**Work instruction:** Take every line from the listing below that contains "star".

**Data for review:**
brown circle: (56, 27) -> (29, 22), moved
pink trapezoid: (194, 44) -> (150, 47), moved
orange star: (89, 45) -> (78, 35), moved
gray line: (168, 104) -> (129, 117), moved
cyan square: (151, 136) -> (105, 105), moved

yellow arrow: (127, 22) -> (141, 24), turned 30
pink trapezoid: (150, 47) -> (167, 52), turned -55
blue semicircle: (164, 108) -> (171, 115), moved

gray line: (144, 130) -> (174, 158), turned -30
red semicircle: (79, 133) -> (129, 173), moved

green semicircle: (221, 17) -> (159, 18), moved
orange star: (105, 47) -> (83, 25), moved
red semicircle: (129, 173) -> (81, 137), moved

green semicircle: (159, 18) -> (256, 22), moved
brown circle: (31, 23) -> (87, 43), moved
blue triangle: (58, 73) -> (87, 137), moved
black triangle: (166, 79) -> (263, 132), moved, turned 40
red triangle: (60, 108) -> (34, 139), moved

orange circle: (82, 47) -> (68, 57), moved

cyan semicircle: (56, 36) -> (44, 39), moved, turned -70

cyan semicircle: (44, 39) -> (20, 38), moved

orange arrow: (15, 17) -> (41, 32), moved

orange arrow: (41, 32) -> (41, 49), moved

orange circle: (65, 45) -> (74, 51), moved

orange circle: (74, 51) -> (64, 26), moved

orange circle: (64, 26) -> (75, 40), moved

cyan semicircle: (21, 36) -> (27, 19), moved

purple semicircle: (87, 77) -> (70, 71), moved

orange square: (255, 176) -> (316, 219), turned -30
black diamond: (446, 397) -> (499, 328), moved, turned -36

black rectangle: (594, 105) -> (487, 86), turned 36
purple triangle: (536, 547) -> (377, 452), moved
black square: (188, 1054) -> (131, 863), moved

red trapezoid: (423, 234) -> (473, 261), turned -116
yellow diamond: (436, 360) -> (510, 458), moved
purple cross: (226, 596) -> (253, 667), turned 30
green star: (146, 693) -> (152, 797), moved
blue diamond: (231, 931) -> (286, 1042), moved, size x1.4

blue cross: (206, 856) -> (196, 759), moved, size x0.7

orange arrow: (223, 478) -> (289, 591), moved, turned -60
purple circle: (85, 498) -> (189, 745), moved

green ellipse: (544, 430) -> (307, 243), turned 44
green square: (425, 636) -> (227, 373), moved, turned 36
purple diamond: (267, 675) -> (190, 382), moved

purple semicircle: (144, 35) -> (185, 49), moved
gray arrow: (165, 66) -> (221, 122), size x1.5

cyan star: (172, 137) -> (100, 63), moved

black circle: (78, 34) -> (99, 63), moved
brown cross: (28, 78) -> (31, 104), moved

**Worked solution:**
orange star: (89, 45) -> (78, 35), moved
orange star: (105, 47) -> (83, 25), moved
green star: (146, 693) -> (152, 797), moved
cyan star: (172, 137) -> (100, 63), moved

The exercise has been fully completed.